From the entries below, gather every line containing the string "SONAR".

───

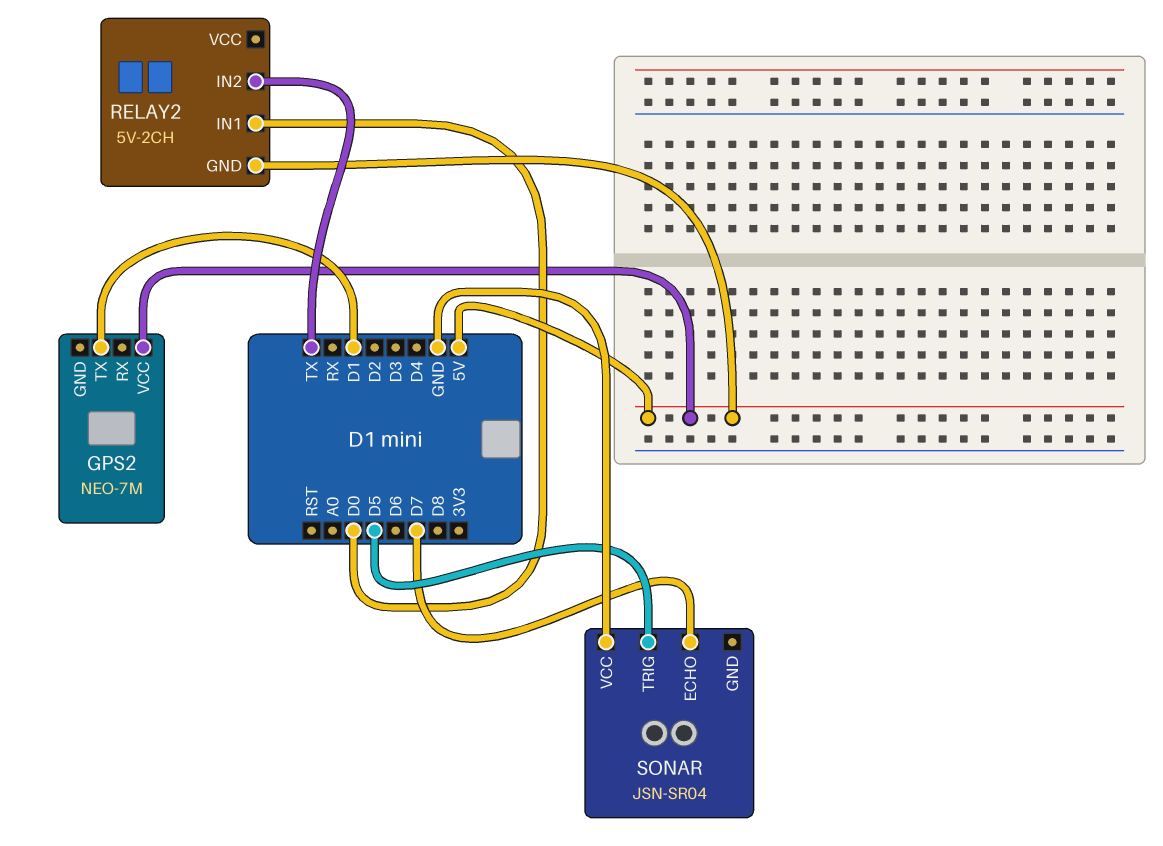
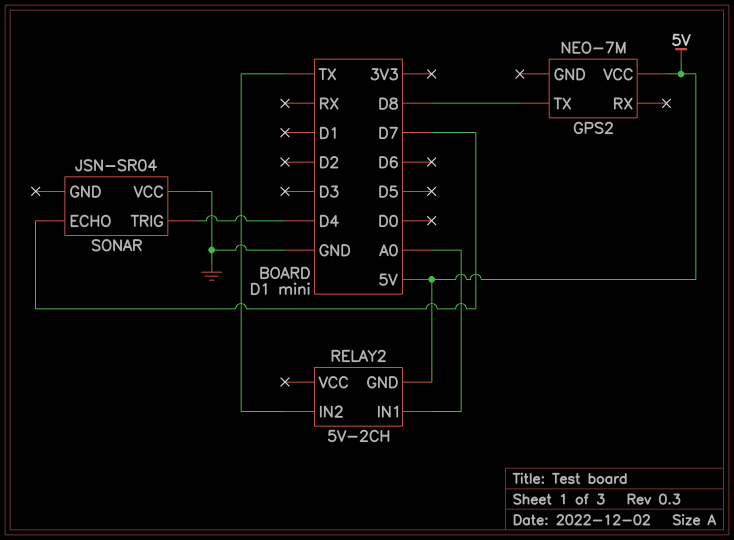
GPS2 pin TX: D1 -> D8
RELAY2 pin IN1: D0 -> A0
SONAR pin TRIG: D5 -> D4

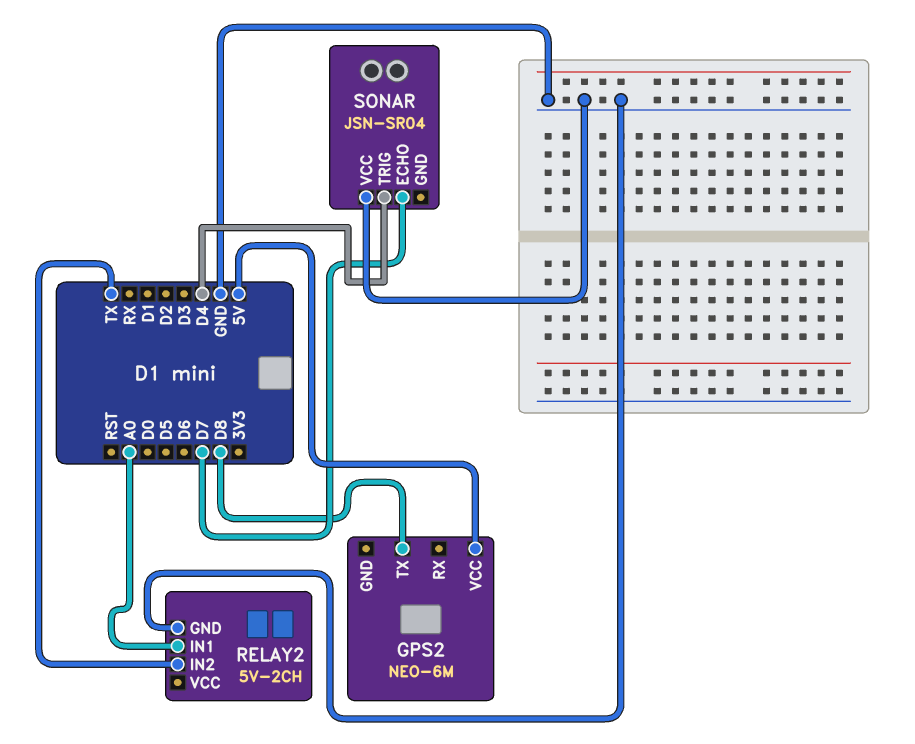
GPS2: NEO-7M -> NEO-6M
RELAY2 pin GND: 5V -> GND

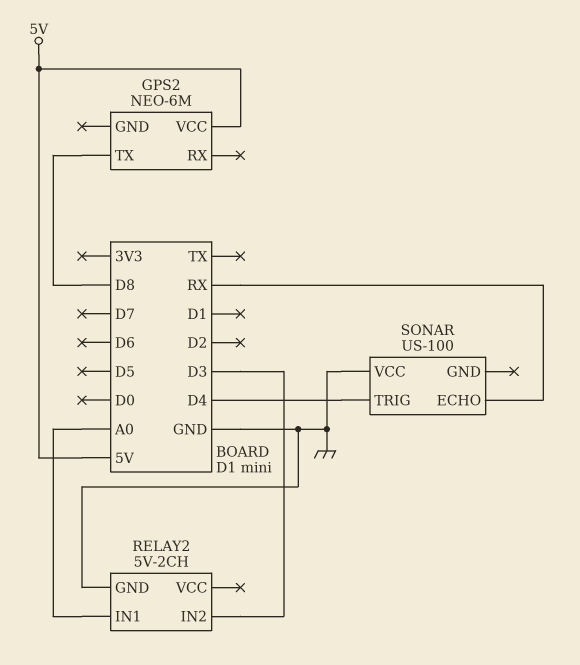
RELAY2 pin IN2: TX -> D3
SONAR: JSN-SR04 -> US-100
SONAR pin ECHO: D7 -> RX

───

_Exercise output_.
SONAR pin TRIG: D5 -> D4
SONAR: JSN-SR04 -> US-100
SONAR pin ECHO: D7 -> RX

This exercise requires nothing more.